Work request:
Wherever a picture appears, skip it and retype the rest of the data exactly.

==========

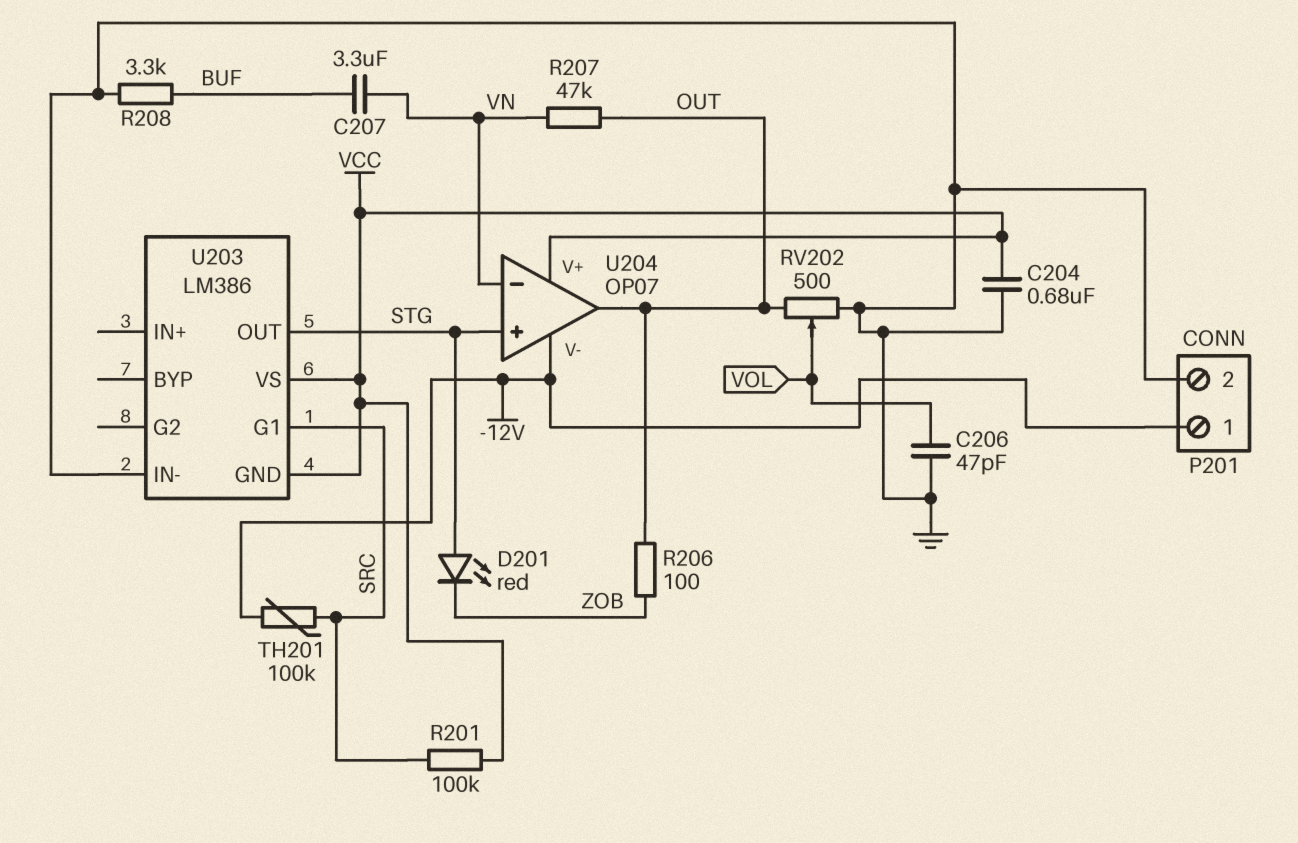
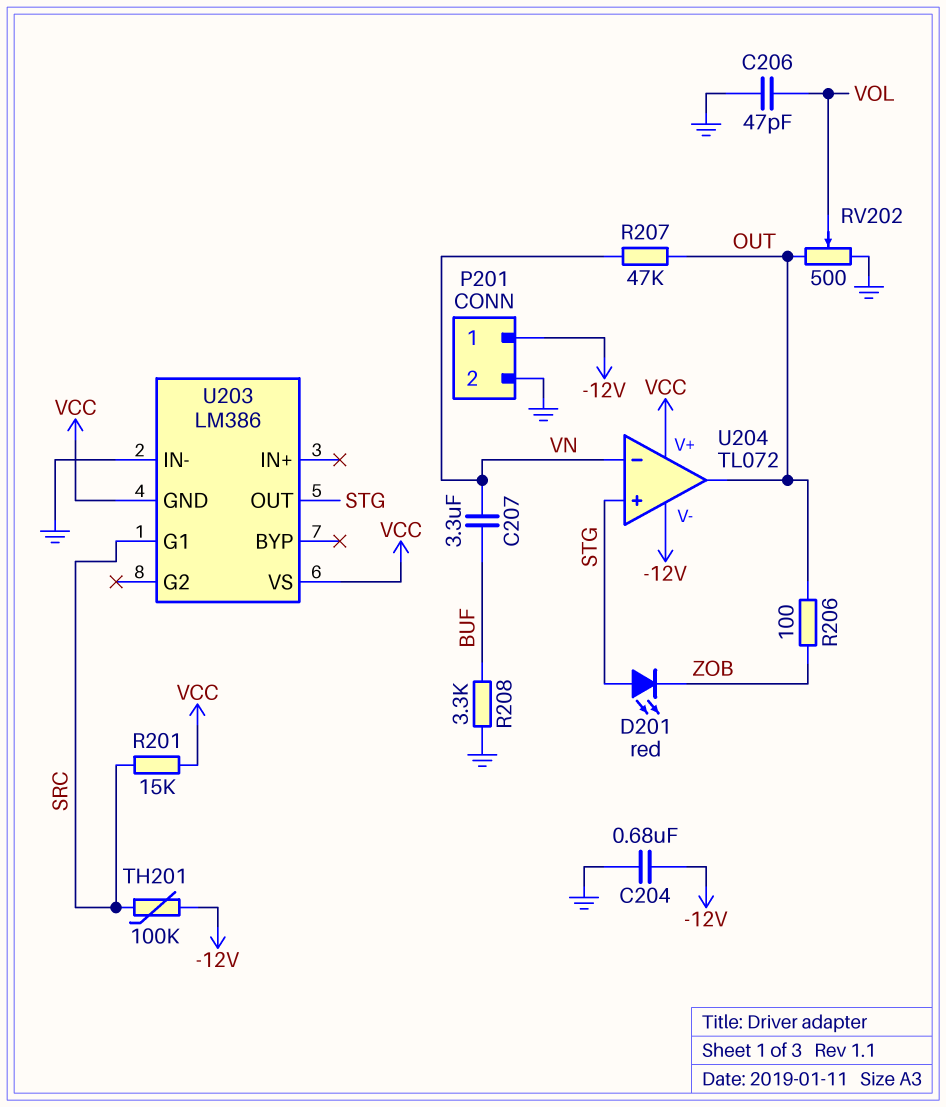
C204: 680nF (GND, VCC) -> 680nF (-12V, GND)
R201: 100k (SRC, VCC) -> 15k (SRC, VCC)
U204: OP07 -> TL072

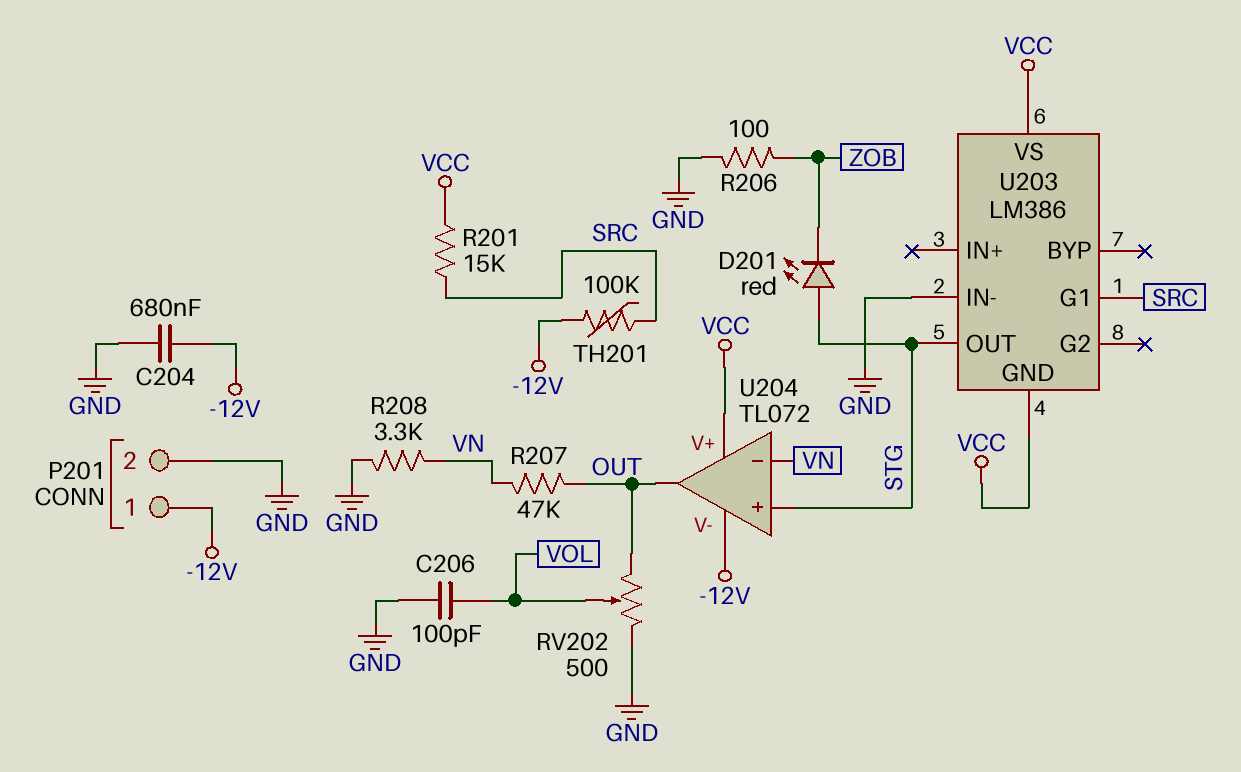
C206: 47pF (GND, VOL) -> 100pF (GND, VOL)
C207: 3.3uF (BUF, VN) -> none
R206: 100 (OUT, ZOB) -> 100 (GND, ZOB)
R208: 3.3k (BUF, GND) -> 3.3k (GND, VN)

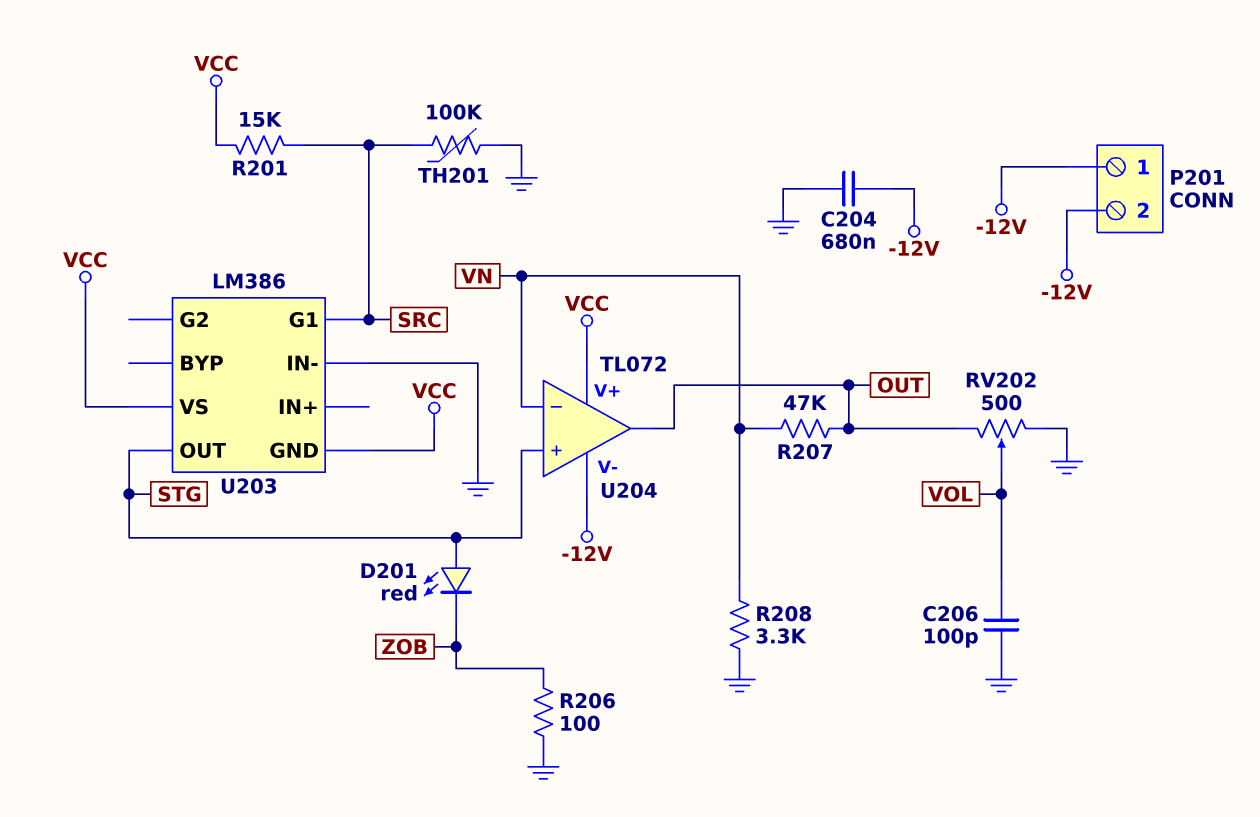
P201 pin 2: GND -> -12V
TH201: 100k (-12V, SRC) -> 100k (GND, SRC)

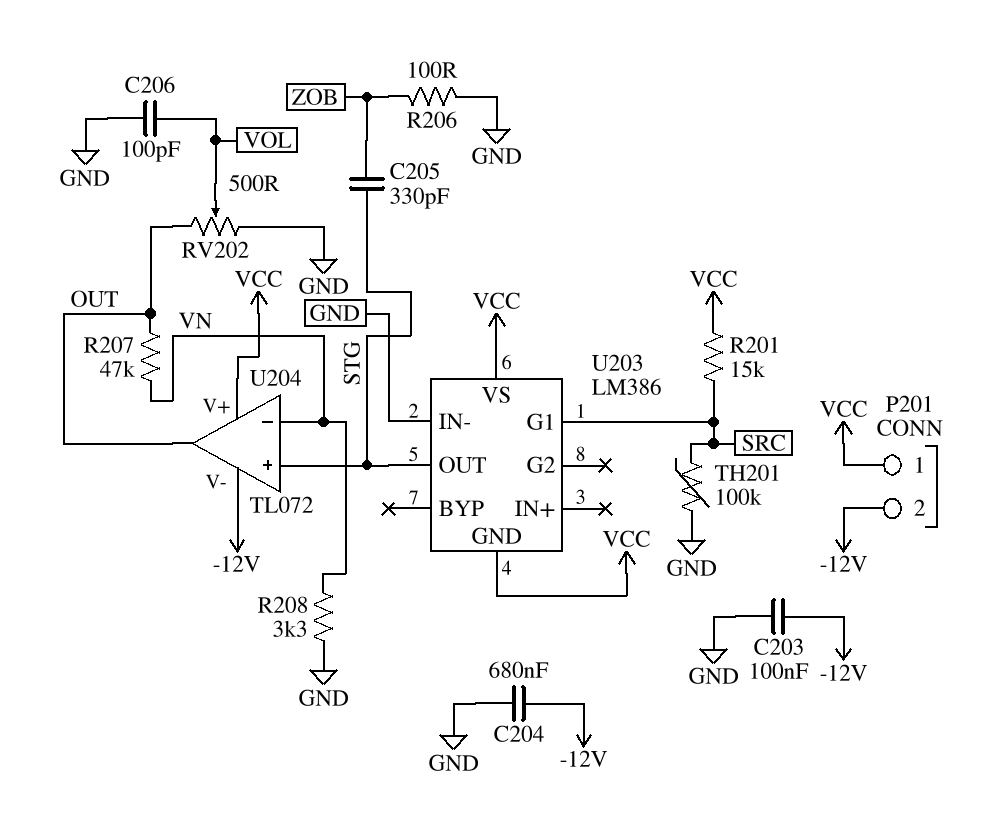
C203: none -> 100nF (-12V, GND)
C205: none -> 330pF (STG, ZOB)
D201: LED red (A STG, K ZOB) -> none
P201 pin 1: -12V -> VCC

==========

Solution:
C204: 680nF (GND, VCC) -> 680nF (-12V, GND)
R201: 100k (SRC, VCC) -> 15k (SRC, VCC)
U204: OP07 -> TL072

C206: 47pF (GND, VOL) -> 100pF (GND, VOL)
C207: 3.3uF (BUF, VN) -> none
R206: 100 (OUT, ZOB) -> 100 (GND, ZOB)
R208: 3.3k (BUF, GND) -> 3.3k (GND, VN)

P201 pin 2: GND -> -12V
TH201: 100k (-12V, SRC) -> 100k (GND, SRC)

C203: none -> 100nF (-12V, GND)
C205: none -> 330pF (STG, ZOB)
D201: LED red (A STG, K ZOB) -> none
P201 pin 1: -12V -> VCC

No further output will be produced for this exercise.